(Before-and-after change data)
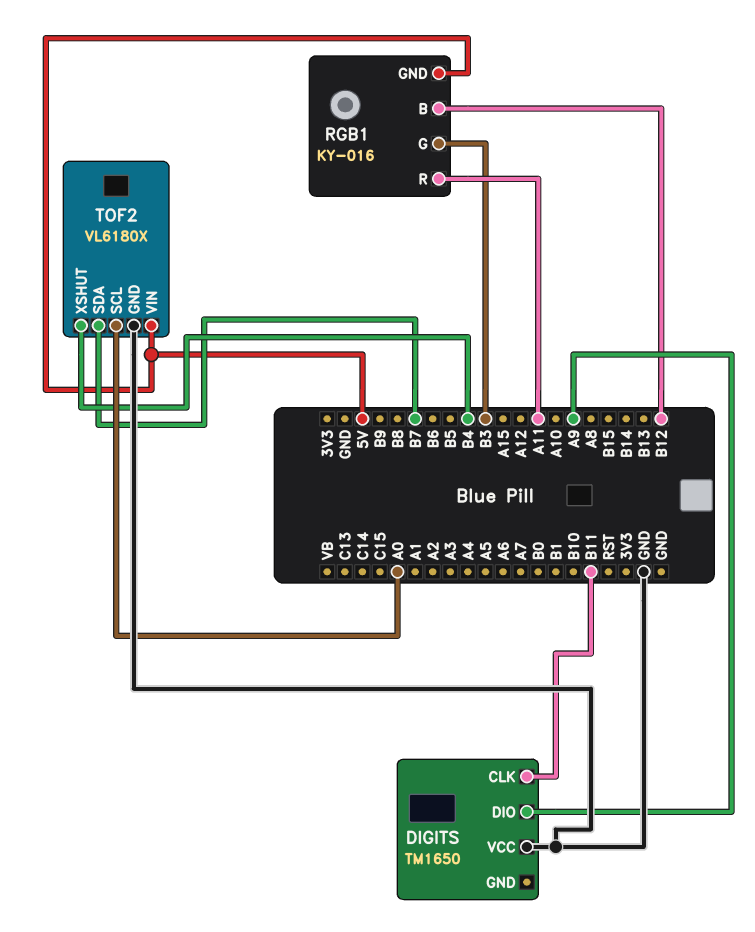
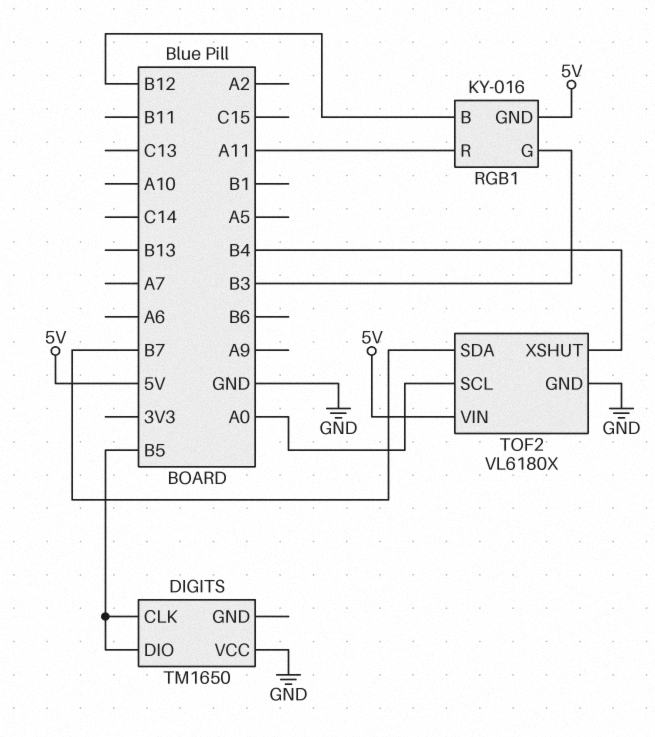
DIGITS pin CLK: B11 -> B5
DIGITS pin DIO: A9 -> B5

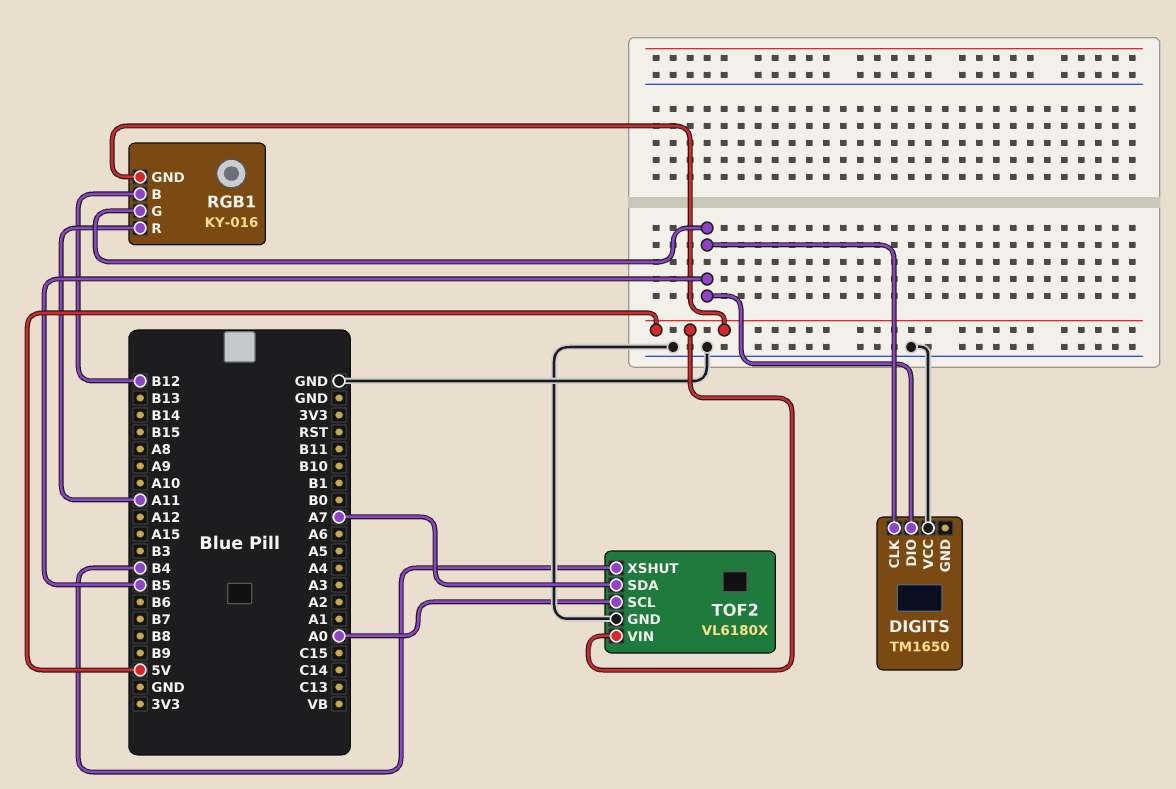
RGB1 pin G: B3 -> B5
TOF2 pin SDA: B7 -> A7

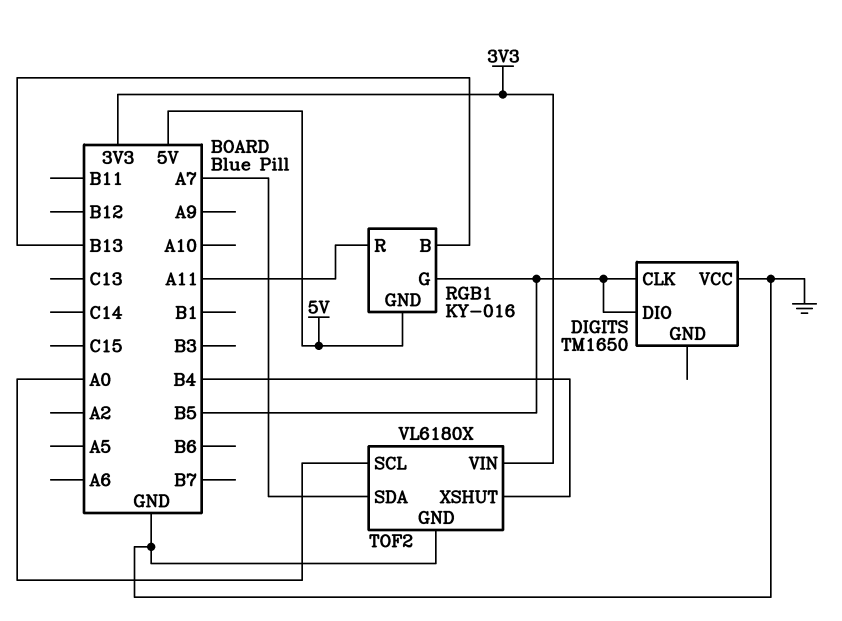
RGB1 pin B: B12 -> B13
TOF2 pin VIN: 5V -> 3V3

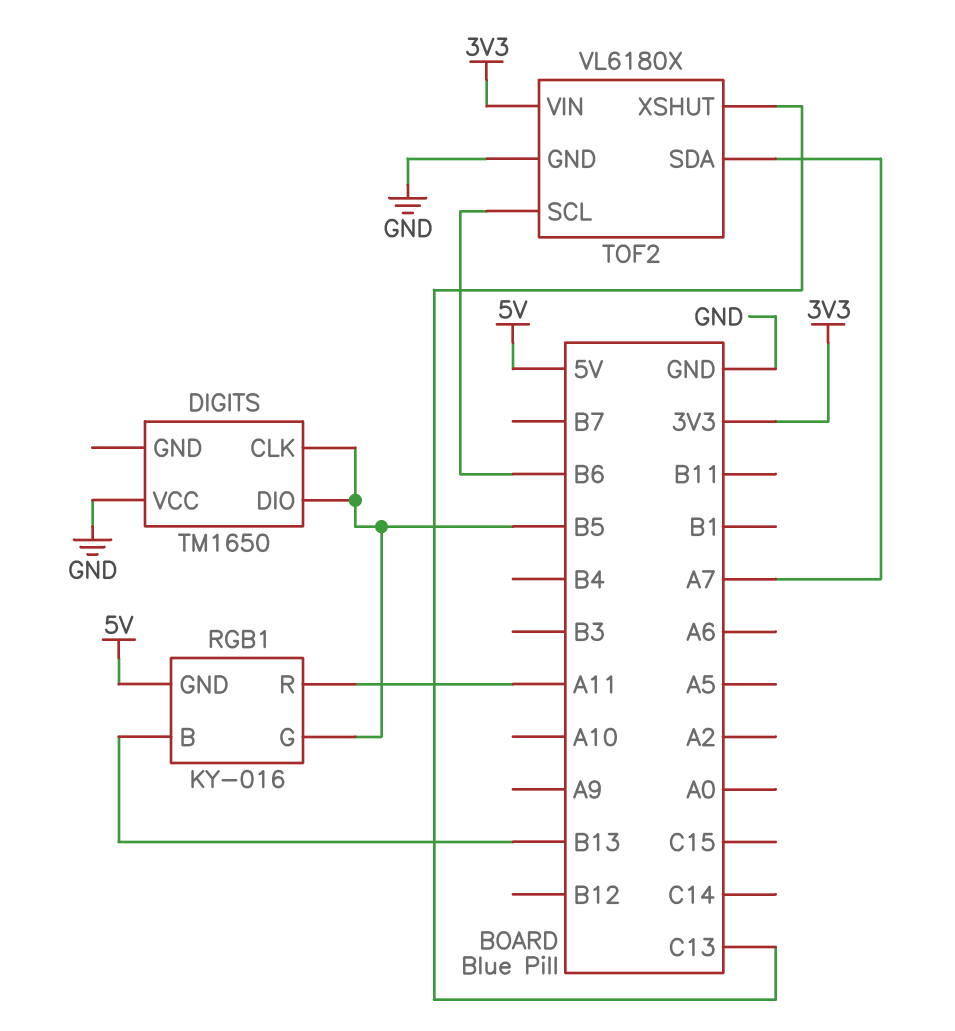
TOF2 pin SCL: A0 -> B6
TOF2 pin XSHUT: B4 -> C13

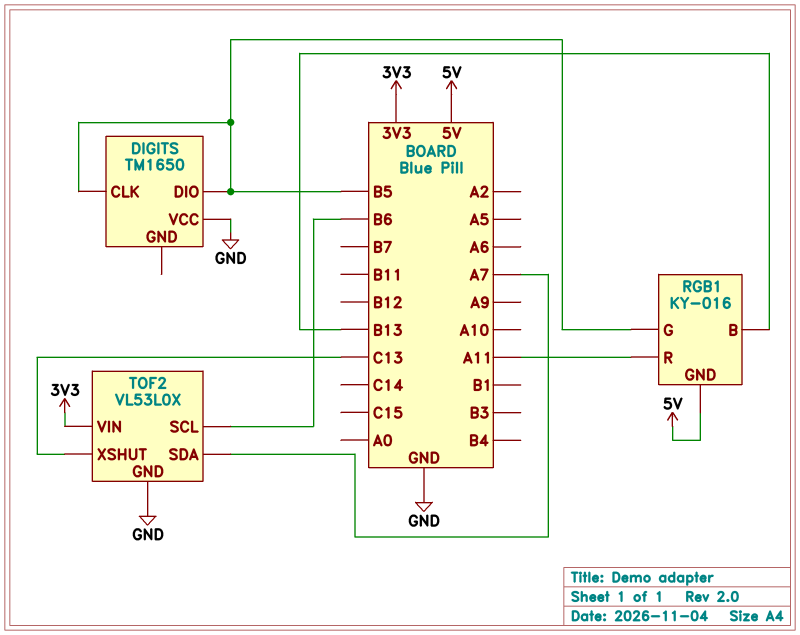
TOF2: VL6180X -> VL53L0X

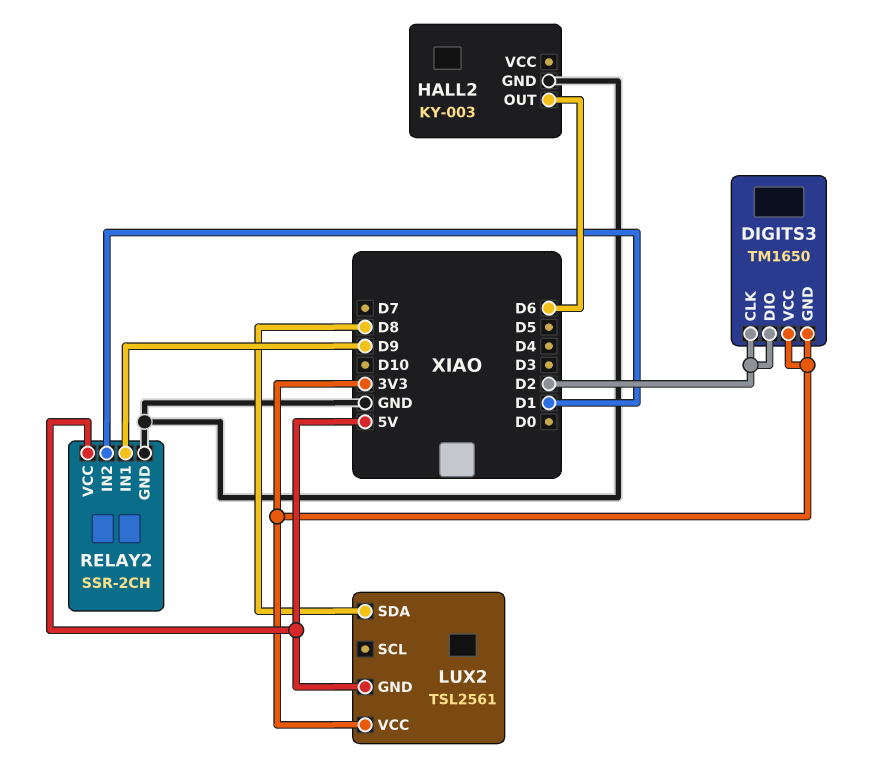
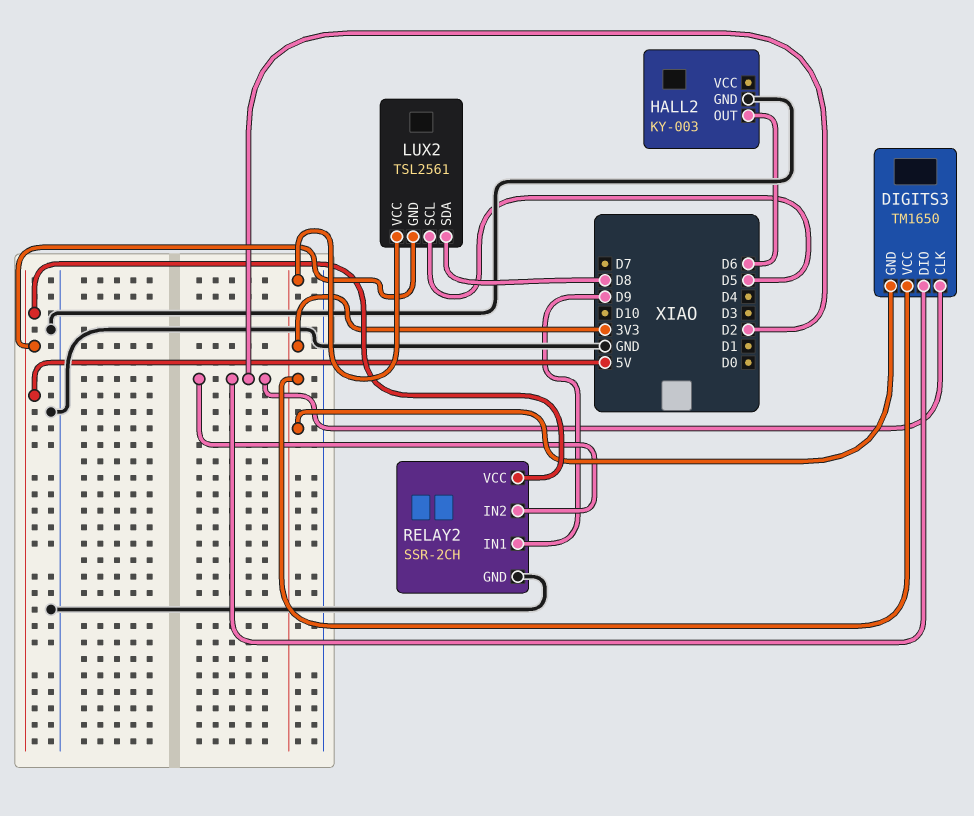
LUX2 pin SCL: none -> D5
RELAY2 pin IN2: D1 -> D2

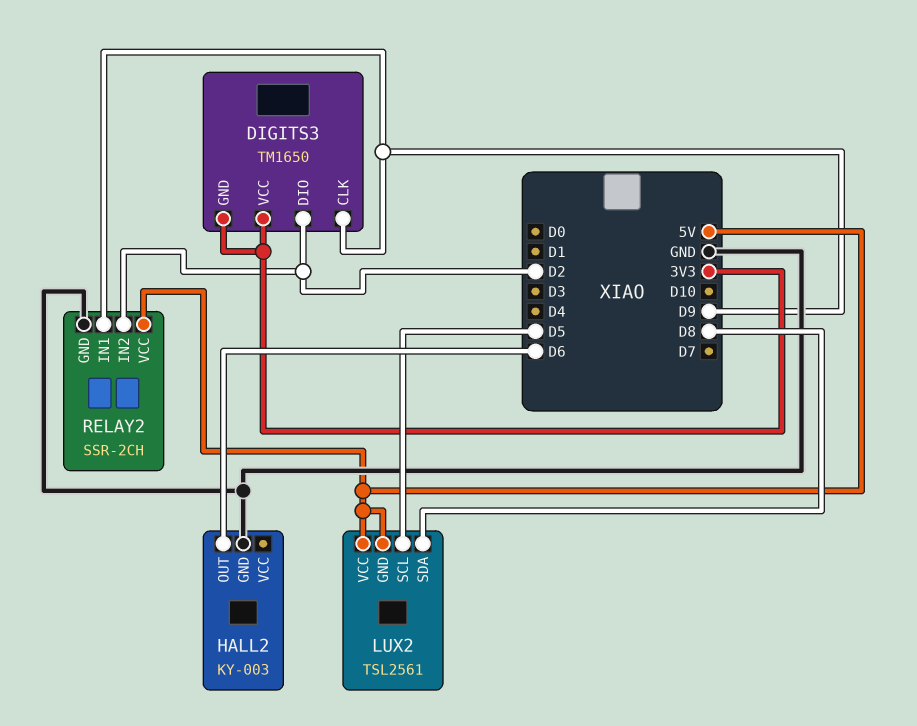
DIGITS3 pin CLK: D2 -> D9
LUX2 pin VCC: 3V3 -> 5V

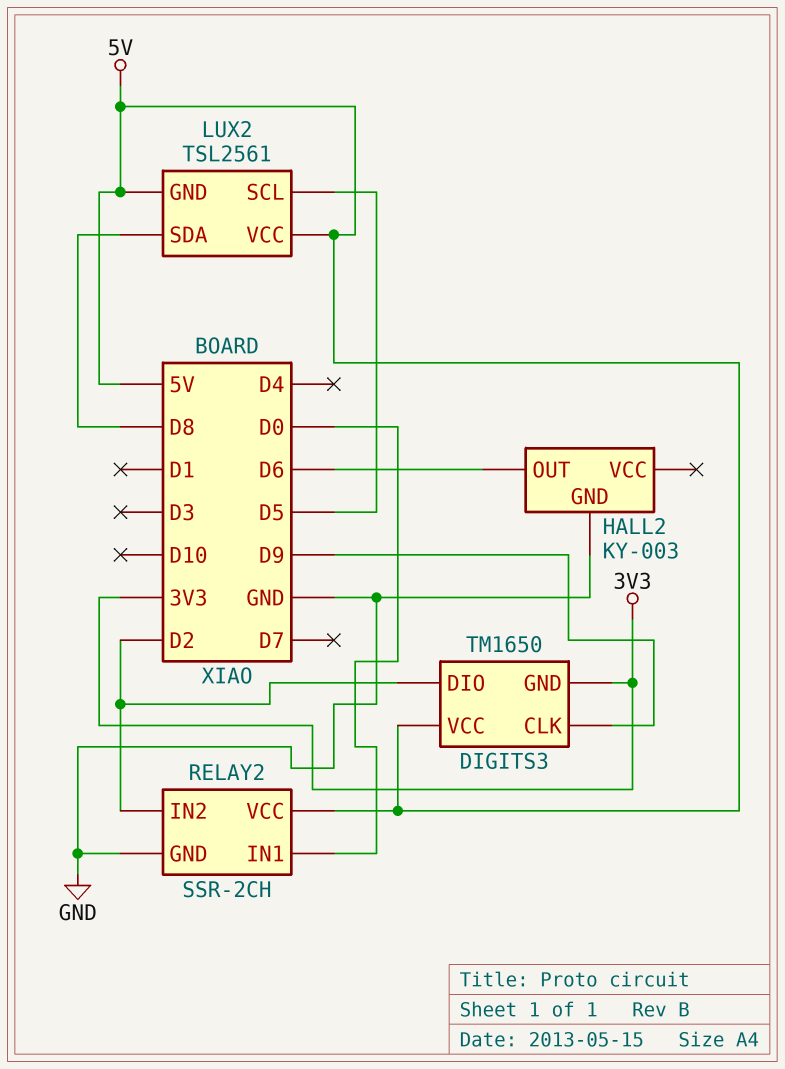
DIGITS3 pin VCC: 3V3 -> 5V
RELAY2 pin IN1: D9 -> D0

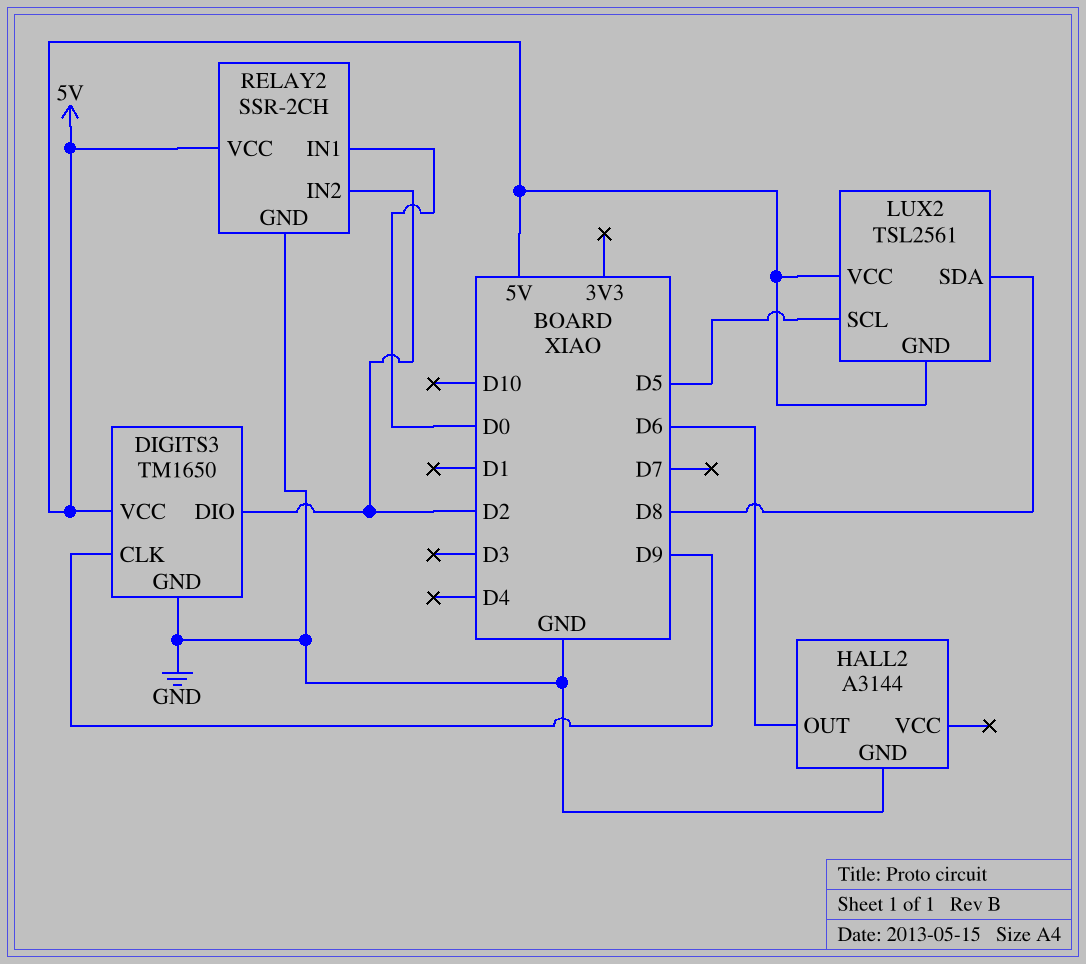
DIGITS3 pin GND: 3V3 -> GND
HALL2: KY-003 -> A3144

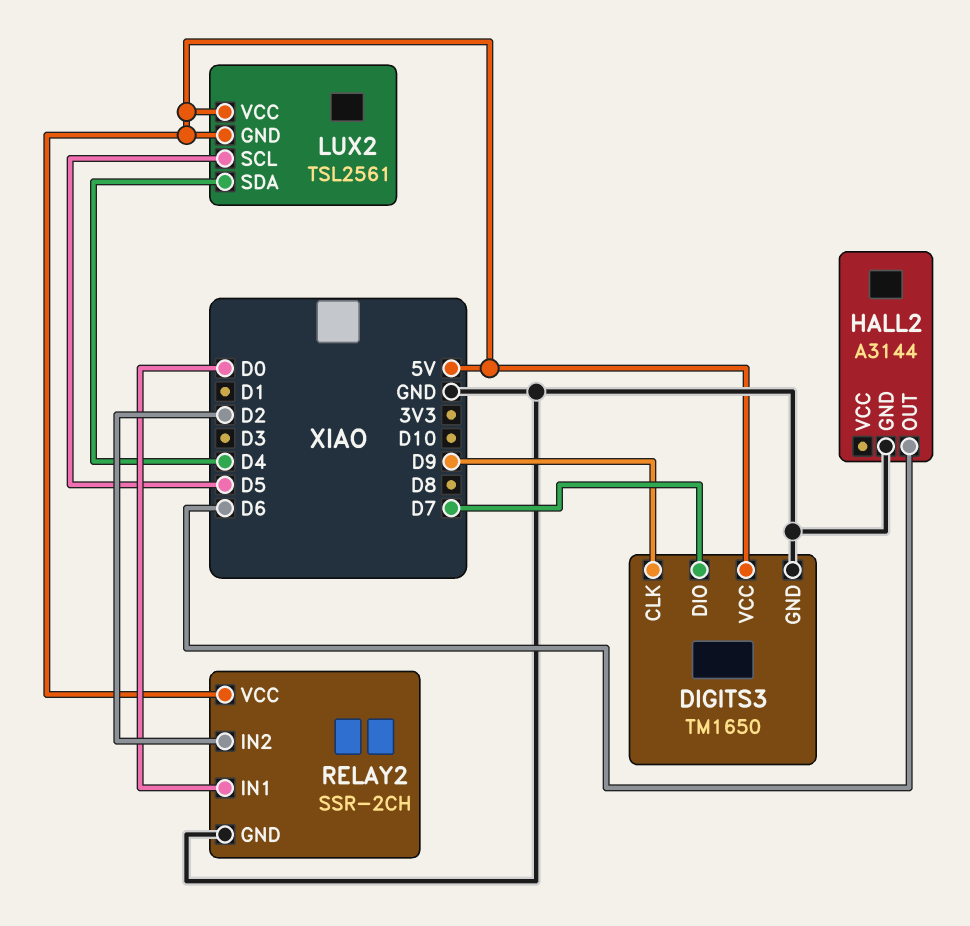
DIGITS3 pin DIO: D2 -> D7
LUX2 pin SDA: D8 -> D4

- WORK REQUIRED -
Which lines run from the one that holds "DIGITS3 pin VCC: 3V3 -> 5V" to the final line of the records above? Return them exactly, and skip the pictures.

- ANSWER AREA -
DIGITS3 pin VCC: 3V3 -> 5V
RELAY2 pin IN1: D9 -> D0

DIGITS3 pin GND: 3V3 -> GND
HALL2: KY-003 -> A3144

DIGITS3 pin DIO: D2 -> D7
LUX2 pin SDA: D8 -> D4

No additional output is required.